• EXERCISE REQUIREMENTS:
Write only how many lines of the listing below include the string "VLOAD".

• DATA TO USE:

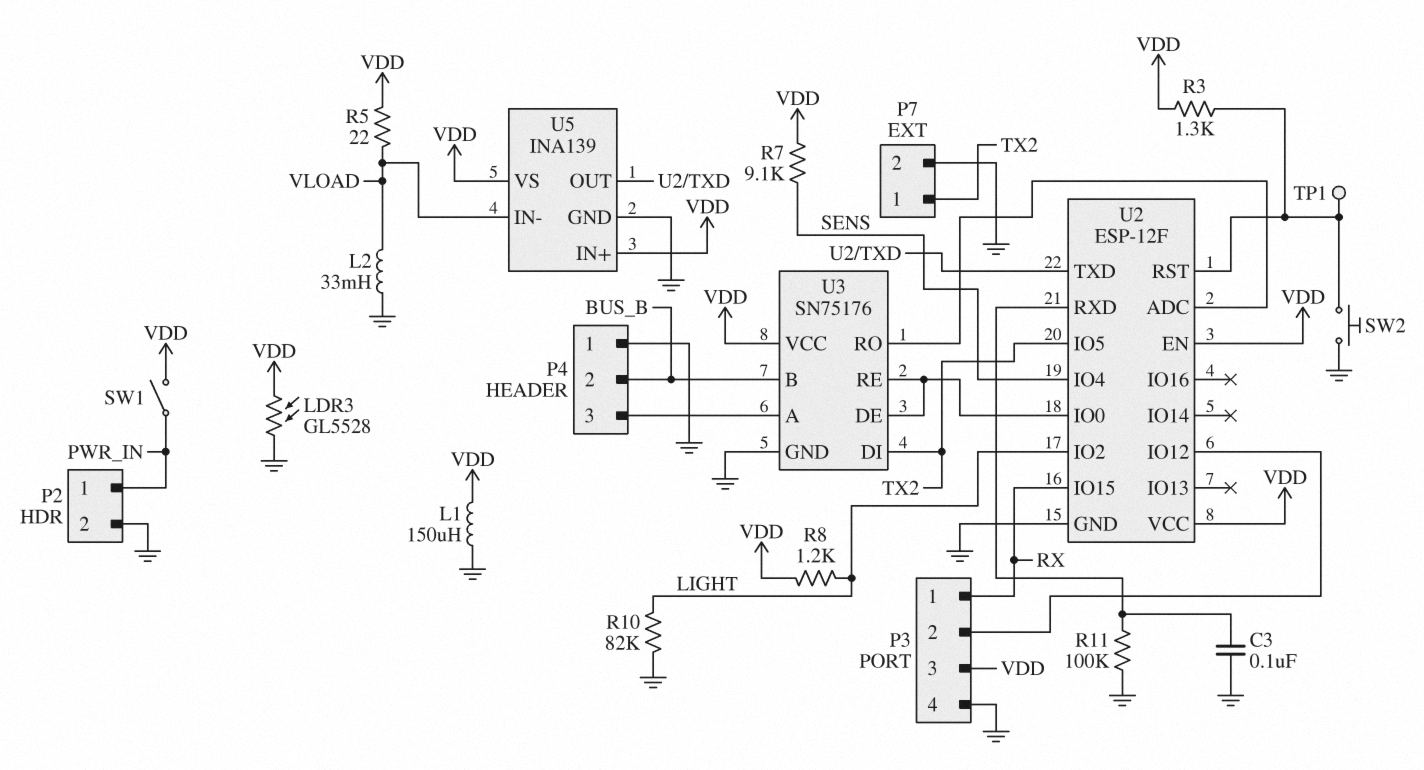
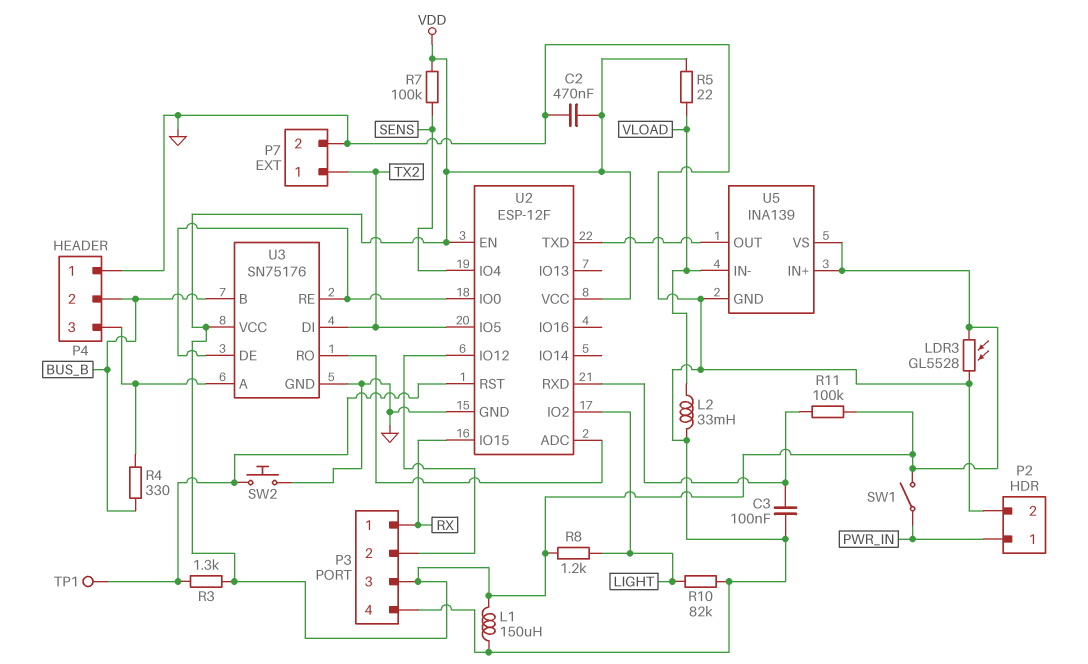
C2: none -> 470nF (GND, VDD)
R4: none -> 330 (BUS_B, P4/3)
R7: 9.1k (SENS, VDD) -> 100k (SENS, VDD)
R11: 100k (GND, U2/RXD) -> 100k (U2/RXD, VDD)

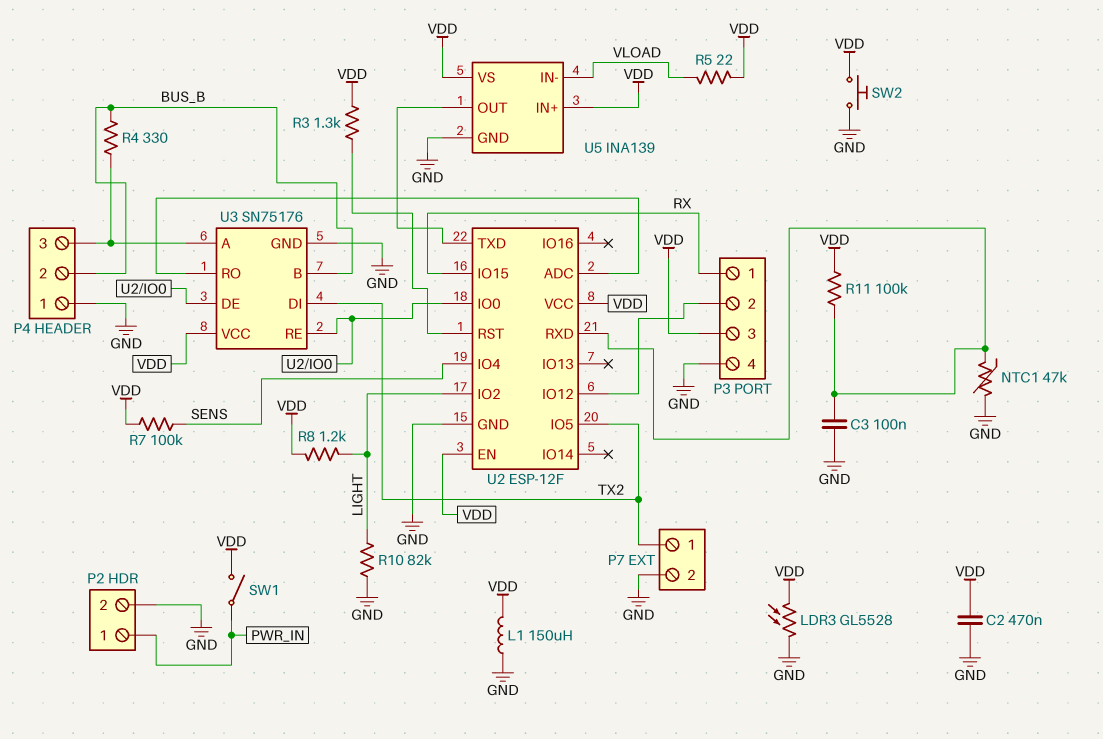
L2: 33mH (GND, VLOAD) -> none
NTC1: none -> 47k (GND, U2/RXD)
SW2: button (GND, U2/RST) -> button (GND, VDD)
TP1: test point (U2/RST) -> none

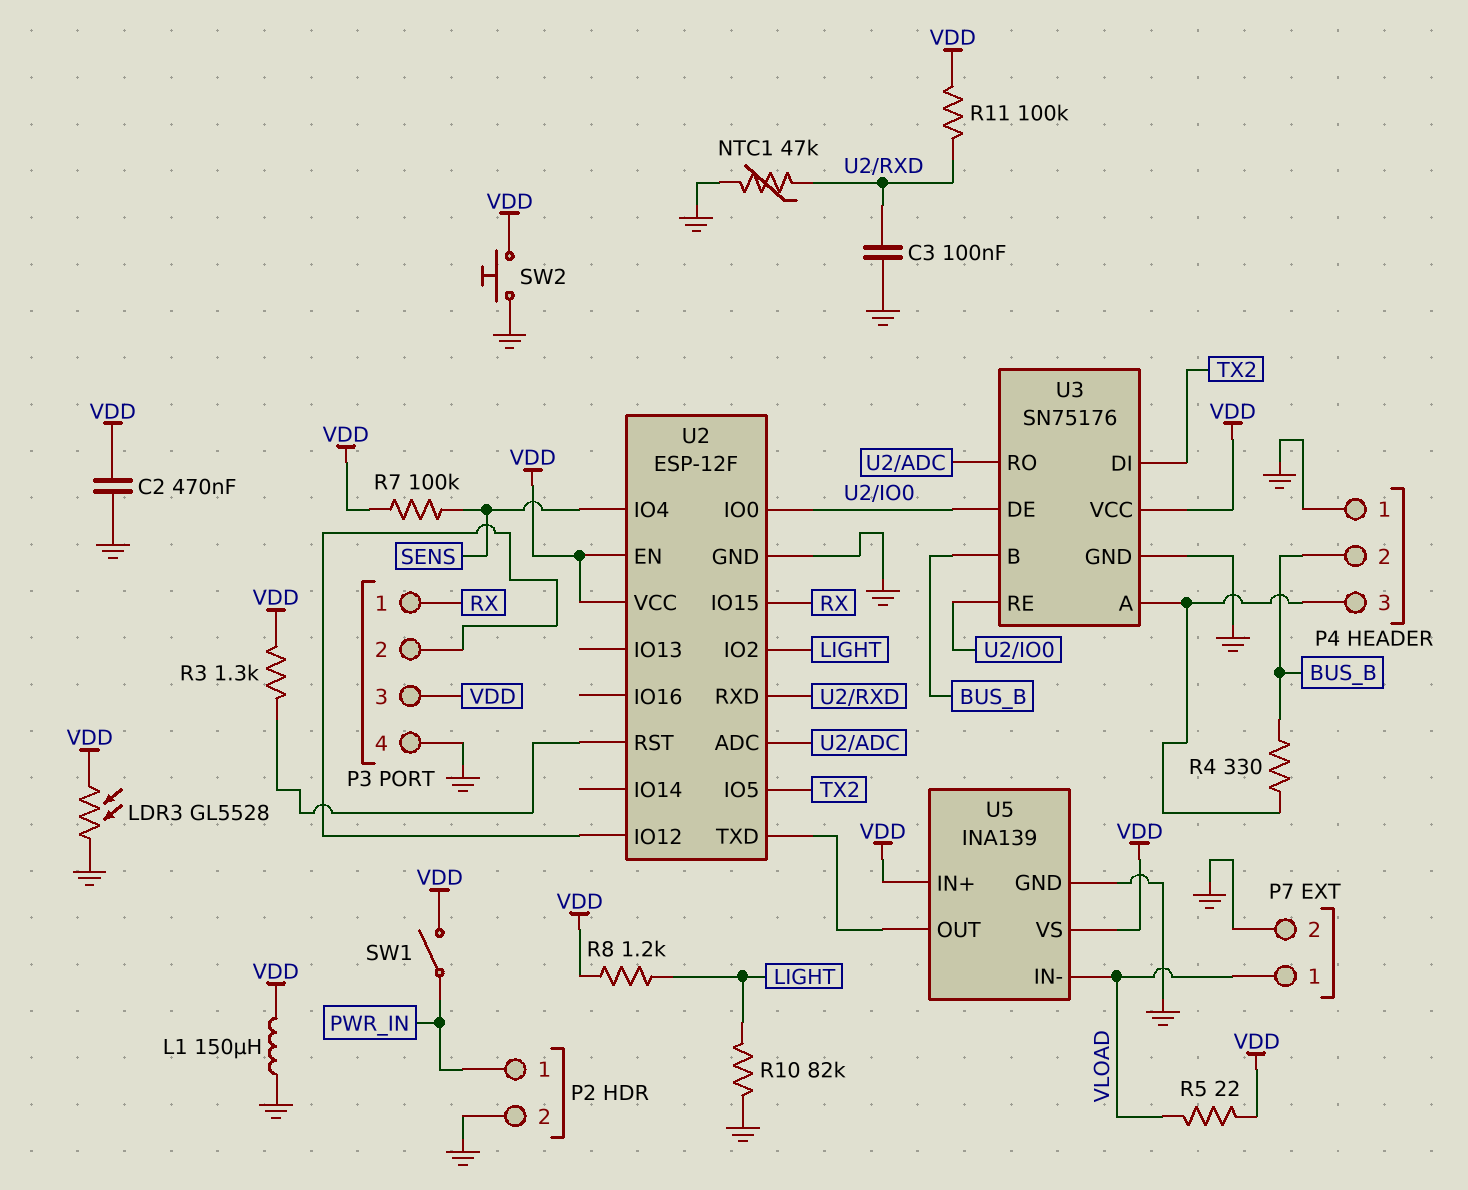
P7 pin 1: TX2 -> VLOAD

• TASK RESULT:
2